Work instructions = A faithful copy is required: transcribe each line below exactly, minus the pictures.

Source material =

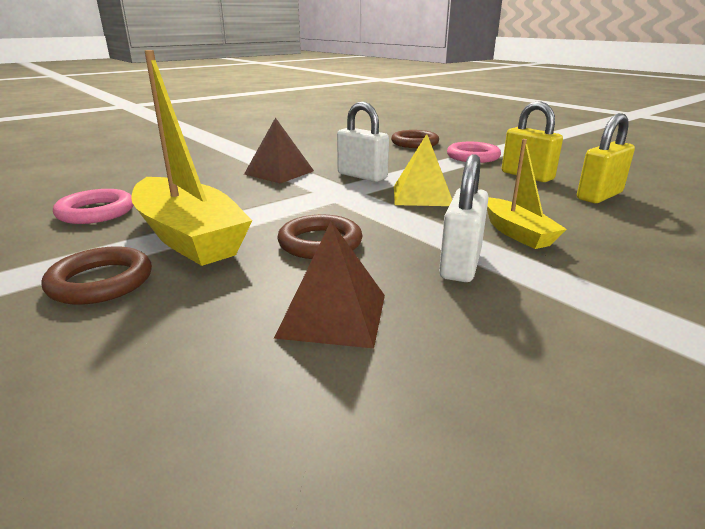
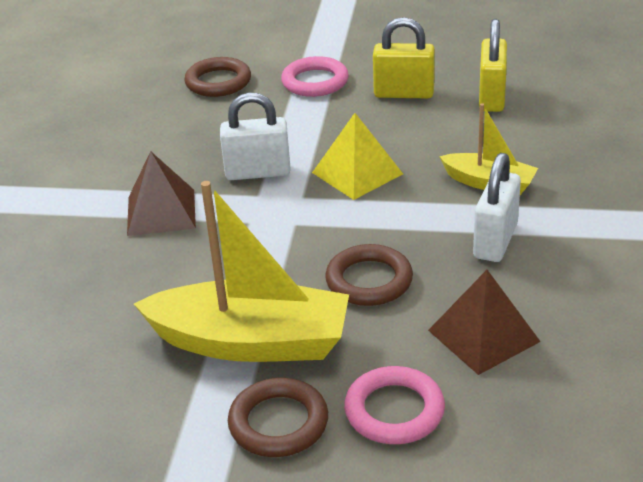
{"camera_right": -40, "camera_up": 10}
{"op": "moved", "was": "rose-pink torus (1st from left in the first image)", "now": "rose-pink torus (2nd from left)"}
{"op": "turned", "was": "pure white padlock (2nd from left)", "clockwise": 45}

Response to this exercise =
{"camera_right": -40, "camera_up": 10}
{"op": "moved", "was": "rose-pink torus (1st from left in the first image)", "now": "rose-pink torus (2nd from left)"}
{"op": "turned", "was": "pure white padlock (2nd from left)", "clockwise": 45}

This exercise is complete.